• _INPUT RECORDS_
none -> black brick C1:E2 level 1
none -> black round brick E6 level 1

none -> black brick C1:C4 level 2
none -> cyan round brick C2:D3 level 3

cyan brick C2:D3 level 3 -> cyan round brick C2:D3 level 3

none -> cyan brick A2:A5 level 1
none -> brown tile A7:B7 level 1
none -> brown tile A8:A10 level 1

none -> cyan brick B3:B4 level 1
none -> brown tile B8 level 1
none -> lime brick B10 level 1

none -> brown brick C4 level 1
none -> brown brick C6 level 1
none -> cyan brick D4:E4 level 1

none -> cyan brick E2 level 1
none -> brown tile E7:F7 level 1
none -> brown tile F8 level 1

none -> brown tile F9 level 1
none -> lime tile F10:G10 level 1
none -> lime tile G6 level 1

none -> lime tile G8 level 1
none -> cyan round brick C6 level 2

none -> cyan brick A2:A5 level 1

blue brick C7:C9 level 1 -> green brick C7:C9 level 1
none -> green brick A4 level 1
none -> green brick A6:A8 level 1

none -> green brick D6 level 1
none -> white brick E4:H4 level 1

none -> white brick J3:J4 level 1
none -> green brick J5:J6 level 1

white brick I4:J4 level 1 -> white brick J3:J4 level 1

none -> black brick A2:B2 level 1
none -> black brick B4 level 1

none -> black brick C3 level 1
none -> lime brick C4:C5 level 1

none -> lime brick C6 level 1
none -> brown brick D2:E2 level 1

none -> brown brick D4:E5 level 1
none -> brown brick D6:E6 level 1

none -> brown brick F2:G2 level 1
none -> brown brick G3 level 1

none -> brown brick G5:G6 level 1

• _PROBLEM STATEMENT_
After locating the line containing "none -> green brick J5:J6 level 1", write out that line and all remaining lines of the records exactly, with nothing added.

• _TASK SOLUTION_
none -> green brick J5:J6 level 1

white brick I4:J4 level 1 -> white brick J3:J4 level 1

none -> black brick A2:B2 level 1
none -> black brick B4 level 1

none -> black brick C3 level 1
none -> lime brick C4:C5 level 1

none -> lime brick C6 level 1
none -> brown brick D2:E2 level 1

none -> brown brick D4:E5 level 1
none -> brown brick D6:E6 level 1

none -> brown brick F2:G2 level 1
none -> brown brick G3 level 1

none -> brown brick G5:G6 level 1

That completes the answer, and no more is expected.